Segment Start: Source material
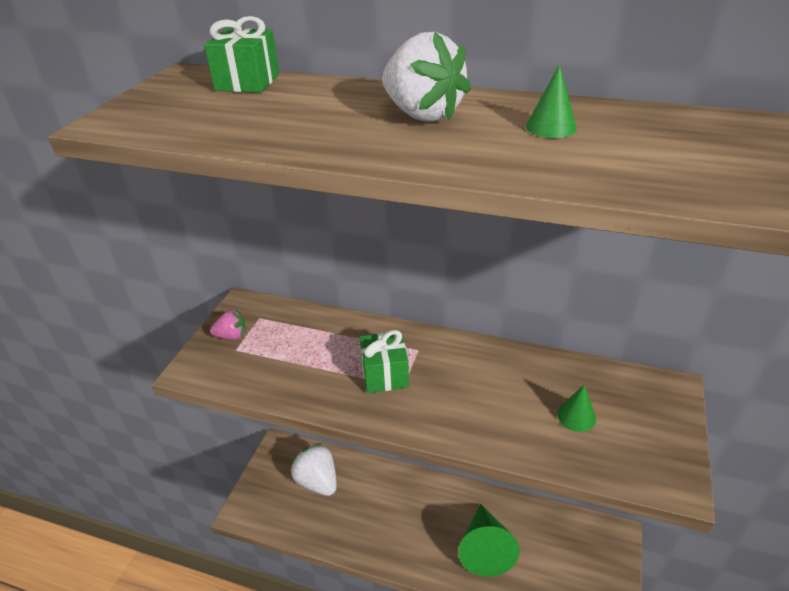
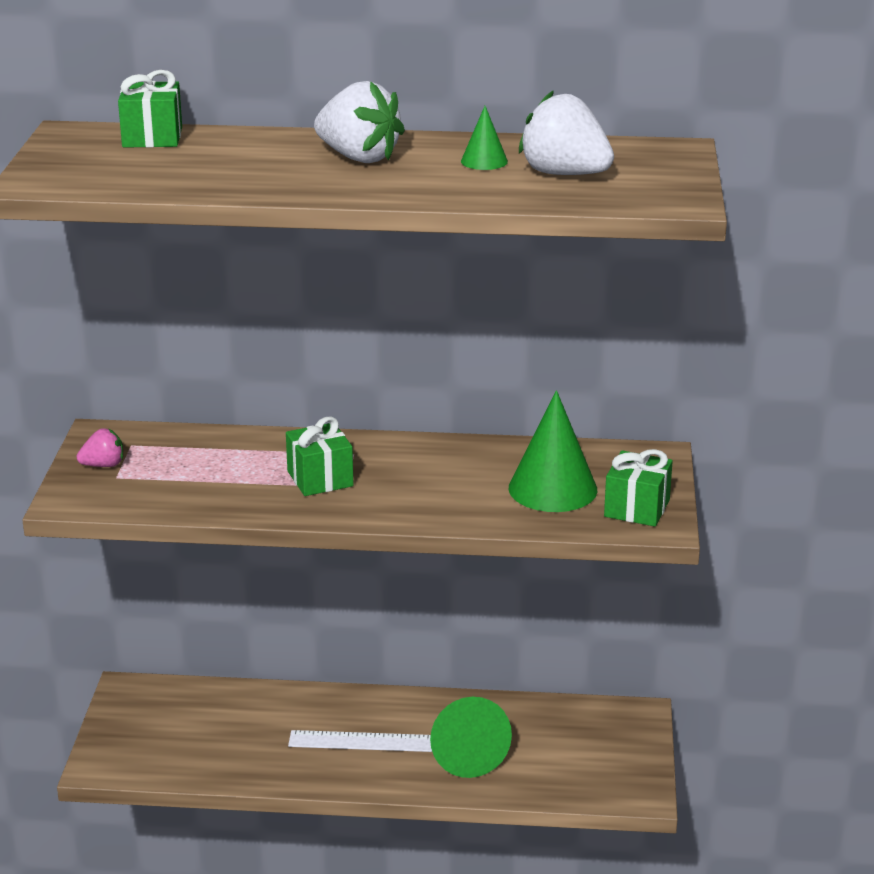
camera: 15 degrees left, 10 degrees down
(317, 481) = (203, 719): white strawberry -> white strawberry (564, 174)
(415, 523) = (361, 741): none -> white ruler
(576, 416) = (552, 488): green cone -> green cone, size x2.05
(653, 455) = (637, 508): none -> green gift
Segment End: Source material
### [Task details]
Wherever a line of the data above contains "white", copy that line.

### [Your solution]
(317, 481) = (203, 719): white strawberry -> white strawberry (564, 174)
(415, 523) = (361, 741): none -> white ruler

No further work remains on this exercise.